Write out, unaltered, each line from the top of the records below down to the line where "added: bęben [żółty] <208, 302, 60, 66>" appears, that line included.
BEGIN PROVIDED RECORDS
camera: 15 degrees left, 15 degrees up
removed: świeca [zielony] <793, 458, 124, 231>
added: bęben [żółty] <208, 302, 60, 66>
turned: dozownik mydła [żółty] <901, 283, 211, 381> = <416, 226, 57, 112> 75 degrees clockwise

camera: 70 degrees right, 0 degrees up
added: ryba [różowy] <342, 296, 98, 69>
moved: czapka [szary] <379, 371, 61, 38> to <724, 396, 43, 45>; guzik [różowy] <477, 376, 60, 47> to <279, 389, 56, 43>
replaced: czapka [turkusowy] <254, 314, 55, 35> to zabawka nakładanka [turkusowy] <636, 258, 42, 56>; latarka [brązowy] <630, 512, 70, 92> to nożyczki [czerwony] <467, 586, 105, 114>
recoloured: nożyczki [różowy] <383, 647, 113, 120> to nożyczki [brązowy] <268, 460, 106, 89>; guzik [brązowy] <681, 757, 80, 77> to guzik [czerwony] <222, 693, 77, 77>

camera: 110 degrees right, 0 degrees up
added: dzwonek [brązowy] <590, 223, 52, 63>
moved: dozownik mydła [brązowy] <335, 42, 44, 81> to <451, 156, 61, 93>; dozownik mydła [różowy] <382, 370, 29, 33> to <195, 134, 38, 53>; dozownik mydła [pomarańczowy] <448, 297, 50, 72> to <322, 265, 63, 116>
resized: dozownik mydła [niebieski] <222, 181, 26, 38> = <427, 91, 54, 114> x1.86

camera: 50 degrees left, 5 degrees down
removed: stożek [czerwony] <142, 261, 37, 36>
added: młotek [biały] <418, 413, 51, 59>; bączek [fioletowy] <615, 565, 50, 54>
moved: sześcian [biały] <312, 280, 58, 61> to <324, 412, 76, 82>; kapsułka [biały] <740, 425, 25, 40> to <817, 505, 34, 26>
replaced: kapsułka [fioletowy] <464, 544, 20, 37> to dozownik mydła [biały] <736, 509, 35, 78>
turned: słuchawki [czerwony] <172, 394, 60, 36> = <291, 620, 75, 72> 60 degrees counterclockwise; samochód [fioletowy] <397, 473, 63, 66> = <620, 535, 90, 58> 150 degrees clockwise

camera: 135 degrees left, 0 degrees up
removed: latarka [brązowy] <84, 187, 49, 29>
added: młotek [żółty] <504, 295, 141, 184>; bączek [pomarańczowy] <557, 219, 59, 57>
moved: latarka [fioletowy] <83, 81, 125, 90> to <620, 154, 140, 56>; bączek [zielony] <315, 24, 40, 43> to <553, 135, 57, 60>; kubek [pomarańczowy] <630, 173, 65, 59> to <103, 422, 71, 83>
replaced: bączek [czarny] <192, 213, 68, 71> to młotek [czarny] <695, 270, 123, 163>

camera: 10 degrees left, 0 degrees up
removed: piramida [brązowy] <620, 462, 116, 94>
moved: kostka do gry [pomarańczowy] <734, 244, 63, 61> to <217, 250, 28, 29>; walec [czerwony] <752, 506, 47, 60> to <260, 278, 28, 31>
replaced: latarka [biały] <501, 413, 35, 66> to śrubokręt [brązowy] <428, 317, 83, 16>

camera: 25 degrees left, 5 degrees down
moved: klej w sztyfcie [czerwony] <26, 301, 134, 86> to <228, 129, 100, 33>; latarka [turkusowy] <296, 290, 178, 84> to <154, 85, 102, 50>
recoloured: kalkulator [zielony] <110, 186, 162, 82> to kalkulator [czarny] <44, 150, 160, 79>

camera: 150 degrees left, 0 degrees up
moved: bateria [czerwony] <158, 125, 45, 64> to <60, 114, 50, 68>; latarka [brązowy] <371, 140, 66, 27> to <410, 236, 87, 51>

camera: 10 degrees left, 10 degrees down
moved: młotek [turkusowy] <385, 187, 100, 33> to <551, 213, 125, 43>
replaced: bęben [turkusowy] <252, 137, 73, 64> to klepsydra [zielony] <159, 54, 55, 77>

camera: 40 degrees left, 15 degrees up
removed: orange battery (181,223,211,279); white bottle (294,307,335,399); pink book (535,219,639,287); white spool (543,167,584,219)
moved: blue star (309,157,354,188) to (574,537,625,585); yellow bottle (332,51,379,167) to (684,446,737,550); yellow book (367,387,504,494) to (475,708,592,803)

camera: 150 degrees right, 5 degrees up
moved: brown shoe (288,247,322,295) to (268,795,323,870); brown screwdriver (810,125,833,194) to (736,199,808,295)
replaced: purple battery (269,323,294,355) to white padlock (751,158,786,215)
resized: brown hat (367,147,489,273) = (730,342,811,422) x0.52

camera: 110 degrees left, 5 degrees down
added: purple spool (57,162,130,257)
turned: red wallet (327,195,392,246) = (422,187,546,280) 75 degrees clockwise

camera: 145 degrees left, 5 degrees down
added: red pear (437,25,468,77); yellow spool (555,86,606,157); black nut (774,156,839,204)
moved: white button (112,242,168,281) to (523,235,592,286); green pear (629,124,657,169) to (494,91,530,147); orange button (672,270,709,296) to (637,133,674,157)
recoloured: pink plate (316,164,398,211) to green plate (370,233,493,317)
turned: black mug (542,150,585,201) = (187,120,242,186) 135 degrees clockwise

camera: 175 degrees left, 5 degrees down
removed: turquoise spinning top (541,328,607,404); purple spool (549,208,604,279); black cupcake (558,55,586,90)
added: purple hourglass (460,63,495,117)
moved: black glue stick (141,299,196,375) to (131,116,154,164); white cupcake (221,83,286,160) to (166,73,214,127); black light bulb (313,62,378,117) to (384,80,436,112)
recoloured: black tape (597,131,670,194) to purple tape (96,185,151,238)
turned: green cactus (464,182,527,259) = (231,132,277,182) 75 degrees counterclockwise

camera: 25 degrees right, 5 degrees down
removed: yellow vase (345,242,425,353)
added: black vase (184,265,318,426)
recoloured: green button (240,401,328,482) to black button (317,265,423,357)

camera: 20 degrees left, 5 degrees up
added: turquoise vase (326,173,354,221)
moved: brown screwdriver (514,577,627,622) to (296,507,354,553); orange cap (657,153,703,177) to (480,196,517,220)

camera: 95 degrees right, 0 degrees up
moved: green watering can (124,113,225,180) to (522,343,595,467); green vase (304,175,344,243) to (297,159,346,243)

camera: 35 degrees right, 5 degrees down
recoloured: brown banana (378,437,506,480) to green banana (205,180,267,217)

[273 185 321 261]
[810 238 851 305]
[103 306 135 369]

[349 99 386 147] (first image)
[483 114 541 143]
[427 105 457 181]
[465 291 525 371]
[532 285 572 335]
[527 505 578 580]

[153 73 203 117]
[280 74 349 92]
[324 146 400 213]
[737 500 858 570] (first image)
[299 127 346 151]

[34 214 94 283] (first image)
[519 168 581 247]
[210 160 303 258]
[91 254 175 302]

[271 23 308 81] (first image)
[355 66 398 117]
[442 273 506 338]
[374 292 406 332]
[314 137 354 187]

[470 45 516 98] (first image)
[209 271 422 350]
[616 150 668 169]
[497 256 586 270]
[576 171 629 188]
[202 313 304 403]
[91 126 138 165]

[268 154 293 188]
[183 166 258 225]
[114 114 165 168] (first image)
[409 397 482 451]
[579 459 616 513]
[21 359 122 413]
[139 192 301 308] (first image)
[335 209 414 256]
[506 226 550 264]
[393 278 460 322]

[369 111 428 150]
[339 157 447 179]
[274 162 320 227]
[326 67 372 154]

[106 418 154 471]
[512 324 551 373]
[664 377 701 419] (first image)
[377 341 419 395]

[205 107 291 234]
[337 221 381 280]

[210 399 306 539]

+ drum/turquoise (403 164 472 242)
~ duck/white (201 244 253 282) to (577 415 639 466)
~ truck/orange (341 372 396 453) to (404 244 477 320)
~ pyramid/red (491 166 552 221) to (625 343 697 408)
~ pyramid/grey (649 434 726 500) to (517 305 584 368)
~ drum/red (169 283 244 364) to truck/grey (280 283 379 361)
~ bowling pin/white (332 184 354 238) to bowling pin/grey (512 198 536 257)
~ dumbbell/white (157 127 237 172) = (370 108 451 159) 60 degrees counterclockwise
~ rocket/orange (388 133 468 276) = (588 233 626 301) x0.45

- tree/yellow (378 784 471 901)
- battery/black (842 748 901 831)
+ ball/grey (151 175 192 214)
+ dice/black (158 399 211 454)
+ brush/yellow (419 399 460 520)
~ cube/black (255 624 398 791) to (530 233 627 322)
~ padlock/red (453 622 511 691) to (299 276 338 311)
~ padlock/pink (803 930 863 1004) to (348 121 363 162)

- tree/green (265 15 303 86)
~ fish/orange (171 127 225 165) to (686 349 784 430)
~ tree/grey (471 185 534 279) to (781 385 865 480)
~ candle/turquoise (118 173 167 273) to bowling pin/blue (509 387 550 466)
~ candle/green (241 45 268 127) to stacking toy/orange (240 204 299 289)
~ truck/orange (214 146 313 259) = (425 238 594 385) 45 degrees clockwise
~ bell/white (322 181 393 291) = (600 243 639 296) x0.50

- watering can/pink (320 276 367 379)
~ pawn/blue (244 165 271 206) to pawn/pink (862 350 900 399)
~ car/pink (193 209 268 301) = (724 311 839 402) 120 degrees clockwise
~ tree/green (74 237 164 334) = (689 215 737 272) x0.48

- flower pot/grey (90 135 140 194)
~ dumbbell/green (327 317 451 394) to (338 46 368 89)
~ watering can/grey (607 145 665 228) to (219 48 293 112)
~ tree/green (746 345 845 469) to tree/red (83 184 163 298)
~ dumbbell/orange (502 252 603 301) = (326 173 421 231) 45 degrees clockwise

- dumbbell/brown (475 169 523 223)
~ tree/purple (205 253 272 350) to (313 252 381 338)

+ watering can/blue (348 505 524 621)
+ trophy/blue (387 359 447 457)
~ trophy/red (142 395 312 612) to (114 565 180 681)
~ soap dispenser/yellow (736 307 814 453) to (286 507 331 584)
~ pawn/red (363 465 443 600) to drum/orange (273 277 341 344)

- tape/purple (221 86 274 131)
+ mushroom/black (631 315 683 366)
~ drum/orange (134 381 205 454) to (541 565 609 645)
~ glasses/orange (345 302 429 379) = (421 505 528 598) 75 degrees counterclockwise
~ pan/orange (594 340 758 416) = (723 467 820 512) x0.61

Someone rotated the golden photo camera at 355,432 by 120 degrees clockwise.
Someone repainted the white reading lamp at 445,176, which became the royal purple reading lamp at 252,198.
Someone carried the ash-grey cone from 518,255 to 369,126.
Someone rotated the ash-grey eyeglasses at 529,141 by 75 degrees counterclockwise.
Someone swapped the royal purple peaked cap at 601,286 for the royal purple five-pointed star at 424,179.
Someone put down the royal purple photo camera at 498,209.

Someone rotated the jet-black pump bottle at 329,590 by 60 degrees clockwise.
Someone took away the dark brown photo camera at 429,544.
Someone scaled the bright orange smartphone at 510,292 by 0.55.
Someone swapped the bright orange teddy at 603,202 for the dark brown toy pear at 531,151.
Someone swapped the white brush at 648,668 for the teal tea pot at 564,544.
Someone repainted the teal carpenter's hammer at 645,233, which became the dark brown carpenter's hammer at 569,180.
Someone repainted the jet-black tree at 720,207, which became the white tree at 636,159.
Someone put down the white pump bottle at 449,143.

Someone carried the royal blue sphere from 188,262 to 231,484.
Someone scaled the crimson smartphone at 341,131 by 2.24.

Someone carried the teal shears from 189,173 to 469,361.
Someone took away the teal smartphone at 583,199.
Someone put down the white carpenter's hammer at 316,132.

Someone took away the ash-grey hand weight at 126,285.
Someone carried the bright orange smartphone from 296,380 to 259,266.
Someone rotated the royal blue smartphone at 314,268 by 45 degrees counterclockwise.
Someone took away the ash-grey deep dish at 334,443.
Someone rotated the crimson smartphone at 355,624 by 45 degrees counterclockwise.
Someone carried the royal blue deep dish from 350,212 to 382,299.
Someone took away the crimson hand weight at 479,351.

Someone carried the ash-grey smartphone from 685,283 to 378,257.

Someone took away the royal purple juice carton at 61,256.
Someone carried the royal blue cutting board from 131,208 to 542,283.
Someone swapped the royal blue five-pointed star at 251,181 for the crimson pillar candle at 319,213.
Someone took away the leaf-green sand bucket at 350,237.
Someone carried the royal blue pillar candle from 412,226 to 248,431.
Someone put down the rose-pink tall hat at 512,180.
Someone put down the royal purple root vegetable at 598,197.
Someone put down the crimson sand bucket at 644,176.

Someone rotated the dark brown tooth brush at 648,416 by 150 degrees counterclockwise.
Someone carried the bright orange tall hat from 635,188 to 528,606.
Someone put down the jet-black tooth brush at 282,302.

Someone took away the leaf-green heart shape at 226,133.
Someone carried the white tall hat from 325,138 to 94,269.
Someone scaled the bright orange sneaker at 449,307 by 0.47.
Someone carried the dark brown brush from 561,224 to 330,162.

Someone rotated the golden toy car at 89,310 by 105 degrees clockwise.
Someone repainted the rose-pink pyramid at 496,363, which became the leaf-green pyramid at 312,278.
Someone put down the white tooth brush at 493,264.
END PROVIDED RECORDS
• _WRITTEN SOLUTION_
camera: 15 degrees left, 15 degrees up
removed: świeca [zielony] <793, 458, 124, 231>
added: bęben [żółty] <208, 302, 60, 66>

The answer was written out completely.